(Coordinate-based change listings)

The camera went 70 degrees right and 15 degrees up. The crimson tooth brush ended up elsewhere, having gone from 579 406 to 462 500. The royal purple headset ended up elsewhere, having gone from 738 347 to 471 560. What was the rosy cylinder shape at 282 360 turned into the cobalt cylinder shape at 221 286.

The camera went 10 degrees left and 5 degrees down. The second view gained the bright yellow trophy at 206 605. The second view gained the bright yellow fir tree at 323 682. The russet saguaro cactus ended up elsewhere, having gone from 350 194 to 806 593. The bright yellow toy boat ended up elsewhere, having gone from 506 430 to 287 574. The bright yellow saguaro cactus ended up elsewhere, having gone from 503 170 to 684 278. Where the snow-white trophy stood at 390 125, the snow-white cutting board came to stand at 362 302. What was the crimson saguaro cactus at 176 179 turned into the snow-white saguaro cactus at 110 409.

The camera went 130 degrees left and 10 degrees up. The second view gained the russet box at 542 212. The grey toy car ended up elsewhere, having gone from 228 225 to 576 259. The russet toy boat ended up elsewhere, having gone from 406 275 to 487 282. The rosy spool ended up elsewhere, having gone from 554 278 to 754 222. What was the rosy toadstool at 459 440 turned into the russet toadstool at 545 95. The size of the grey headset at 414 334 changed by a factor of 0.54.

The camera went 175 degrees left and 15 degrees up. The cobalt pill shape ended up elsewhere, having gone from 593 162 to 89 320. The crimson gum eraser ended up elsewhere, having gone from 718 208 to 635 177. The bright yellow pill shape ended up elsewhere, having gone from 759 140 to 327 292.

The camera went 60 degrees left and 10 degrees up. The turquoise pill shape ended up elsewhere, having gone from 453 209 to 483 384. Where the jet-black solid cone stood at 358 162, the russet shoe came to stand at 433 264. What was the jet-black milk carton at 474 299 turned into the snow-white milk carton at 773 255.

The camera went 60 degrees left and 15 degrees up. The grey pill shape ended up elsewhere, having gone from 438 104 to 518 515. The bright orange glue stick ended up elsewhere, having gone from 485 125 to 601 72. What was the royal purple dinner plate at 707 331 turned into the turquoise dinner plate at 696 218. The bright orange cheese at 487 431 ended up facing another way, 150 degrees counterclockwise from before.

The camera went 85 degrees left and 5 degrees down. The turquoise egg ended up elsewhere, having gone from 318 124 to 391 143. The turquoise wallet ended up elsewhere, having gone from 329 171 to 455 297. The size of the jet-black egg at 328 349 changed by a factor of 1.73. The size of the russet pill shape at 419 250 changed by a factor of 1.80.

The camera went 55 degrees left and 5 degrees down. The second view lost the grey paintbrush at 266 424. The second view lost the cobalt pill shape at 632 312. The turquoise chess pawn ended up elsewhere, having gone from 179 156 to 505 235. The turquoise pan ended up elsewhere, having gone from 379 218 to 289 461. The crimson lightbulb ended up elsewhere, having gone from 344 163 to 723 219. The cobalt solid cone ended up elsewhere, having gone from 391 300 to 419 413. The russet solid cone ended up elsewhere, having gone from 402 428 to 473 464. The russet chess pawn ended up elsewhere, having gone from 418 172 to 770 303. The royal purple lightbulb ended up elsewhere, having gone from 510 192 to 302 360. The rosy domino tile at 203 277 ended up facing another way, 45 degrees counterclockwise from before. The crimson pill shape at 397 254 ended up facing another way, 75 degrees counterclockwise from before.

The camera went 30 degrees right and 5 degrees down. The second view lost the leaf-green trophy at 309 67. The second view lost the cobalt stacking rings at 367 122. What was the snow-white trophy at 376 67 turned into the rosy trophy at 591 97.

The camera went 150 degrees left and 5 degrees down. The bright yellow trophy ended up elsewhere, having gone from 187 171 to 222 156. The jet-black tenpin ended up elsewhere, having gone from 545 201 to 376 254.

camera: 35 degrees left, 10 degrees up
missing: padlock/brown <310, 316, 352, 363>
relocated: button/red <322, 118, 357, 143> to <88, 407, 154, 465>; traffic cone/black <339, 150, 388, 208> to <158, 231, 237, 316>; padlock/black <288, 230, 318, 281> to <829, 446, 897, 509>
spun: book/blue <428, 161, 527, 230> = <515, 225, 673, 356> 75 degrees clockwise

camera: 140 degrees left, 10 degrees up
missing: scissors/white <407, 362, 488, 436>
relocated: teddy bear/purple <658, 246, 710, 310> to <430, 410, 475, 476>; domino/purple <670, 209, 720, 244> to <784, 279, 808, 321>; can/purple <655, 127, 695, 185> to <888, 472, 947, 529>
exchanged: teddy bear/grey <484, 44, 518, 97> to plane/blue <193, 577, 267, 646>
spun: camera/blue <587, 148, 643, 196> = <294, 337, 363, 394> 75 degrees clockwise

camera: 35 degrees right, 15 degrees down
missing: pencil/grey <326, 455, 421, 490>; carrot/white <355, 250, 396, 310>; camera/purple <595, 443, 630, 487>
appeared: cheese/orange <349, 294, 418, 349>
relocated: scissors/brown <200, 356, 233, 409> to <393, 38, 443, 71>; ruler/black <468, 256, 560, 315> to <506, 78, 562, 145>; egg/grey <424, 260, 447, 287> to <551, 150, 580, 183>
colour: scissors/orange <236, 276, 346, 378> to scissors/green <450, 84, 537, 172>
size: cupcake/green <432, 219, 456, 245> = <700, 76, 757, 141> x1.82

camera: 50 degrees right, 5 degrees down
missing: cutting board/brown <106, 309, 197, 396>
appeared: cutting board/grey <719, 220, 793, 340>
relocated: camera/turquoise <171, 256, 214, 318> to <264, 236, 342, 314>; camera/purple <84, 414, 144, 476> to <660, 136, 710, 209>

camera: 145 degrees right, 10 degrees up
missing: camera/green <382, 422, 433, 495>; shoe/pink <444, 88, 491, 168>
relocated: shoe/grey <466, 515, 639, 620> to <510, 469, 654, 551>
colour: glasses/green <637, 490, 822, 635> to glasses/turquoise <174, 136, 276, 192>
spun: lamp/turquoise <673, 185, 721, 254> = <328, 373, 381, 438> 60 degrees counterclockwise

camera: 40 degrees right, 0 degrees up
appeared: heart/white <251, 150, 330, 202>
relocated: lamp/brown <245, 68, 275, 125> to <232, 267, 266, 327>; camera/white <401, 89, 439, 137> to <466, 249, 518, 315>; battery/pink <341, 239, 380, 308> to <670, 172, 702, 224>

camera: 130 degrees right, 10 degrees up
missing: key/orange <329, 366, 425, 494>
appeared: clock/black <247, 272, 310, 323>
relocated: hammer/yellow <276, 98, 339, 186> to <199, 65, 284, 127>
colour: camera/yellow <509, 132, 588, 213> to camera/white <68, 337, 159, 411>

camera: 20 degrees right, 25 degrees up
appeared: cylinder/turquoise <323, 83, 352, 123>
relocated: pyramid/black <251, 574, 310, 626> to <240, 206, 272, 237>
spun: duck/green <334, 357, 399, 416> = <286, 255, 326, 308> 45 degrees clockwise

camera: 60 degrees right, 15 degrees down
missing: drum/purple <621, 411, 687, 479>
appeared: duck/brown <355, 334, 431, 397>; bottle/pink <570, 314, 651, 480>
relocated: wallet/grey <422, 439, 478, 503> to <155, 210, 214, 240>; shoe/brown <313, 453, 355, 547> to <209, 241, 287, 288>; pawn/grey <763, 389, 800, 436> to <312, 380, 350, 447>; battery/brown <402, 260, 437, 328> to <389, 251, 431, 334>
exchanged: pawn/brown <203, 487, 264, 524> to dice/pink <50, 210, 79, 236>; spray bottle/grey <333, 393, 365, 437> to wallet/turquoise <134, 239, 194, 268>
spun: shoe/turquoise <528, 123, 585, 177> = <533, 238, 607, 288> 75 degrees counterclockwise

- **Exercise requirements**
Only the lines above starting with the one with "relocated: shoe/grey <466, 515, 639, 620>" and going through the one with "camera: 60 degrees right, 15 degrees down" are to be copied, word for word and with both ends kept.

- **Exercise result**
relocated: shoe/grey <466, 515, 639, 620> to <510, 469, 654, 551>
colour: glasses/green <637, 490, 822, 635> to glasses/turquoise <174, 136, 276, 192>
spun: lamp/turquoise <673, 185, 721, 254> = <328, 373, 381, 438> 60 degrees counterclockwise

camera: 40 degrees right, 0 degrees up
appeared: heart/white <251, 150, 330, 202>
relocated: lamp/brown <245, 68, 275, 125> to <232, 267, 266, 327>; camera/white <401, 89, 439, 137> to <466, 249, 518, 315>; battery/pink <341, 239, 380, 308> to <670, 172, 702, 224>

camera: 130 degrees right, 10 degrees up
missing: key/orange <329, 366, 425, 494>
appeared: clock/black <247, 272, 310, 323>
relocated: hammer/yellow <276, 98, 339, 186> to <199, 65, 284, 127>
colour: camera/yellow <509, 132, 588, 213> to camera/white <68, 337, 159, 411>

camera: 20 degrees right, 25 degrees up
appeared: cylinder/turquoise <323, 83, 352, 123>
relocated: pyramid/black <251, 574, 310, 626> to <240, 206, 272, 237>
spun: duck/green <334, 357, 399, 416> = <286, 255, 326, 308> 45 degrees clockwise

camera: 60 degrees right, 15 degrees down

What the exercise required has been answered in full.